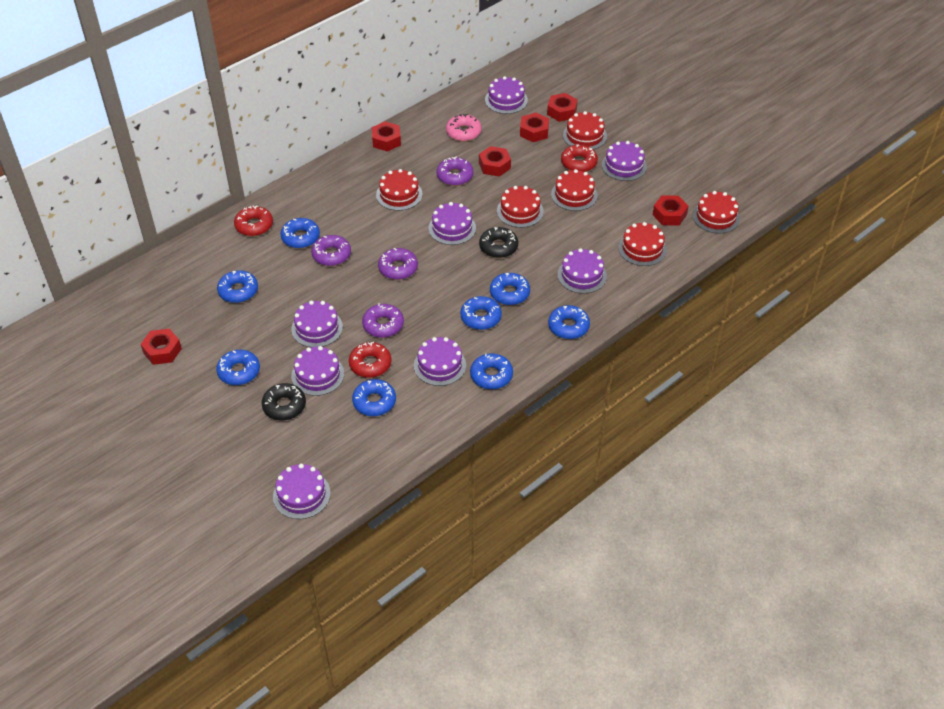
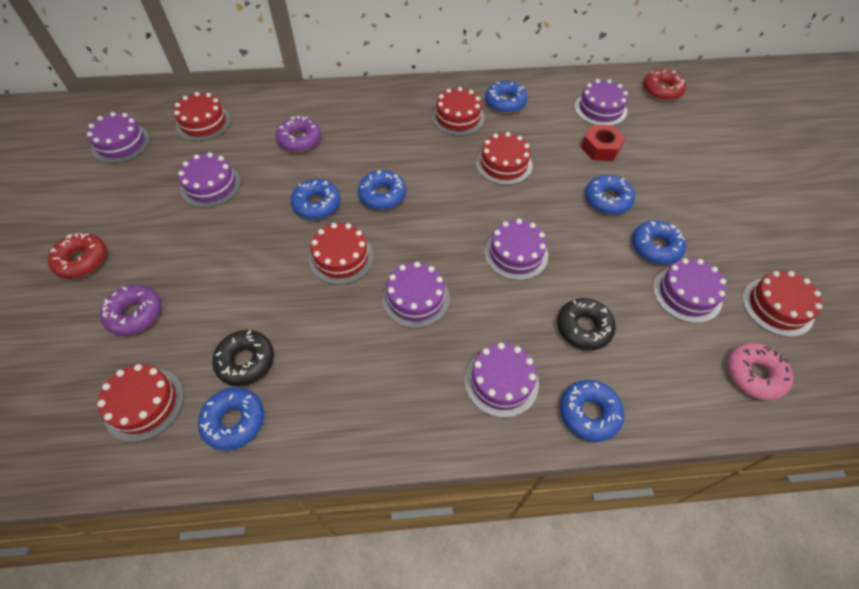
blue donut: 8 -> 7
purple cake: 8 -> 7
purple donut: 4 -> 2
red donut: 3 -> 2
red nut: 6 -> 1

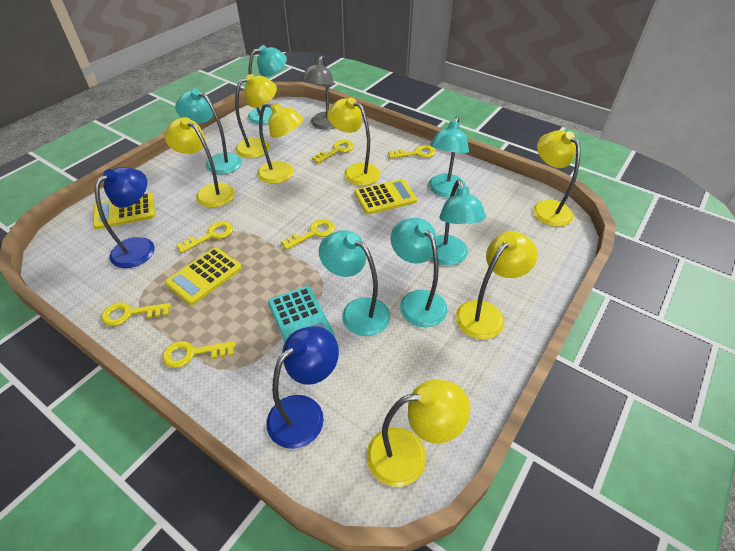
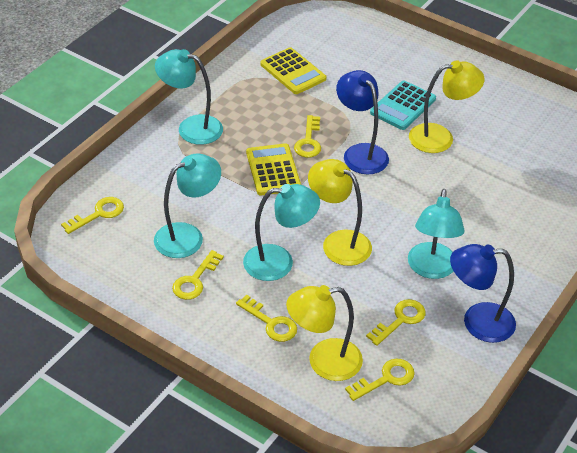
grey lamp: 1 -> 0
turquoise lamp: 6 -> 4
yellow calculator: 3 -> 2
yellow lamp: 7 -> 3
· · · · ·
**PROBLEM DETAILS:** For each line above, output its wording exactly and leave out any picture.

**EXPECTED ANSWER:**
blue donut: 8 -> 7
purple cake: 8 -> 7
purple donut: 4 -> 2
red donut: 3 -> 2
red nut: 6 -> 1

grey lamp: 1 -> 0
turquoise lamp: 6 -> 4
yellow calculator: 3 -> 2
yellow lamp: 7 -> 3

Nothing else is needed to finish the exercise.